Task brief: When you reach the entries, transcribe each one exactly.

Information provided:
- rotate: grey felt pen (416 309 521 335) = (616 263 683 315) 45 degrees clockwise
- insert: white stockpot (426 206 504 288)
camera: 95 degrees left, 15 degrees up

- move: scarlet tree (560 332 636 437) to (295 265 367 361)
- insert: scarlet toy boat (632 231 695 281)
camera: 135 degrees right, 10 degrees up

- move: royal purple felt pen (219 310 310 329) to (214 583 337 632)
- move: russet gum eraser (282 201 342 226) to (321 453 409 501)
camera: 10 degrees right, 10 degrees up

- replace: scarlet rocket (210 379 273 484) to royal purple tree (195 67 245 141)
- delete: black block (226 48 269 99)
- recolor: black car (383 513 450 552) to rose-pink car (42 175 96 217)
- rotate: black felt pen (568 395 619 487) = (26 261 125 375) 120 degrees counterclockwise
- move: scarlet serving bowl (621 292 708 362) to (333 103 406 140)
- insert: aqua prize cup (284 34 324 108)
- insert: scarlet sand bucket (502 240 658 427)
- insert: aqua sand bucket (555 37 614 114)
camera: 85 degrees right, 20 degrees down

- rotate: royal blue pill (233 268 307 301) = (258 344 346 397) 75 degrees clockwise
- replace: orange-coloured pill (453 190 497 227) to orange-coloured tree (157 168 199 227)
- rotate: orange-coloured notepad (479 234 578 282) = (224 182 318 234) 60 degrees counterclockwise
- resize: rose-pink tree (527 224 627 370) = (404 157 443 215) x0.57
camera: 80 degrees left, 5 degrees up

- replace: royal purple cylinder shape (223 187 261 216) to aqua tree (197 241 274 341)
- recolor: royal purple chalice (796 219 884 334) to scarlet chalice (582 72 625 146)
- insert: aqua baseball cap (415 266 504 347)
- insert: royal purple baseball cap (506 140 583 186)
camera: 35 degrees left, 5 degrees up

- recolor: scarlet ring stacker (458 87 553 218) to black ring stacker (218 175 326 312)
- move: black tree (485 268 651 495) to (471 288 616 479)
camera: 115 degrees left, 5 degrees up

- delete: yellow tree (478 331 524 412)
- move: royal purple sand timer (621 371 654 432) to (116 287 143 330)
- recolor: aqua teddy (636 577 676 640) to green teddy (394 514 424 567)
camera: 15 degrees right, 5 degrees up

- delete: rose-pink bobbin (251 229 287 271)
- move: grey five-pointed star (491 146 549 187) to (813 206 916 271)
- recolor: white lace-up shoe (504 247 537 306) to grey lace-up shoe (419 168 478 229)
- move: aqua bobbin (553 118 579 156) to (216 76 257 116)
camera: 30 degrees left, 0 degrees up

Task output:
- rotate: grey felt pen (416 309 521 335) = (616 263 683 315) 45 degrees clockwise
- insert: white stockpot (426 206 504 288)
camera: 95 degrees left, 15 degrees up

- move: scarlet tree (560 332 636 437) to (295 265 367 361)
- insert: scarlet toy boat (632 231 695 281)
camera: 135 degrees right, 10 degrees up

- move: royal purple felt pen (219 310 310 329) to (214 583 337 632)
- move: russet gum eraser (282 201 342 226) to (321 453 409 501)
camera: 10 degrees right, 10 degrees up

- replace: scarlet rocket (210 379 273 484) to royal purple tree (195 67 245 141)
- delete: black block (226 48 269 99)
- recolor: black car (383 513 450 552) to rose-pink car (42 175 96 217)
- rotate: black felt pen (568 395 619 487) = (26 261 125 375) 120 degrees counterclockwise
- move: scarlet serving bowl (621 292 708 362) to (333 103 406 140)
- insert: aqua prize cup (284 34 324 108)
- insert: scarlet sand bucket (502 240 658 427)
- insert: aqua sand bucket (555 37 614 114)
camera: 85 degrees right, 20 degrees down

- rotate: royal blue pill (233 268 307 301) = (258 344 346 397) 75 degrees clockwise
- replace: orange-coloured pill (453 190 497 227) to orange-coloured tree (157 168 199 227)
- rotate: orange-coloured notepad (479 234 578 282) = (224 182 318 234) 60 degrees counterclockwise
- resize: rose-pink tree (527 224 627 370) = (404 157 443 215) x0.57
camera: 80 degrees left, 5 degrees up

- replace: royal purple cylinder shape (223 187 261 216) to aqua tree (197 241 274 341)
- recolor: royal purple chalice (796 219 884 334) to scarlet chalice (582 72 625 146)
- insert: aqua baseball cap (415 266 504 347)
- insert: royal purple baseball cap (506 140 583 186)
camera: 35 degrees left, 5 degrees up

- recolor: scarlet ring stacker (458 87 553 218) to black ring stacker (218 175 326 312)
- move: black tree (485 268 651 495) to (471 288 616 479)
camera: 115 degrees left, 5 degrees up

- delete: yellow tree (478 331 524 412)
- move: royal purple sand timer (621 371 654 432) to (116 287 143 330)
- recolor: aqua teddy (636 577 676 640) to green teddy (394 514 424 567)
camera: 15 degrees right, 5 degrees up

- delete: rose-pink bobbin (251 229 287 271)
- move: grey five-pointed star (491 146 549 187) to (813 206 916 271)
- recolor: white lace-up shoe (504 247 537 306) to grey lace-up shoe (419 168 478 229)
- move: aqua bobbin (553 118 579 156) to (216 76 257 116)
camera: 30 degrees left, 0 degrees up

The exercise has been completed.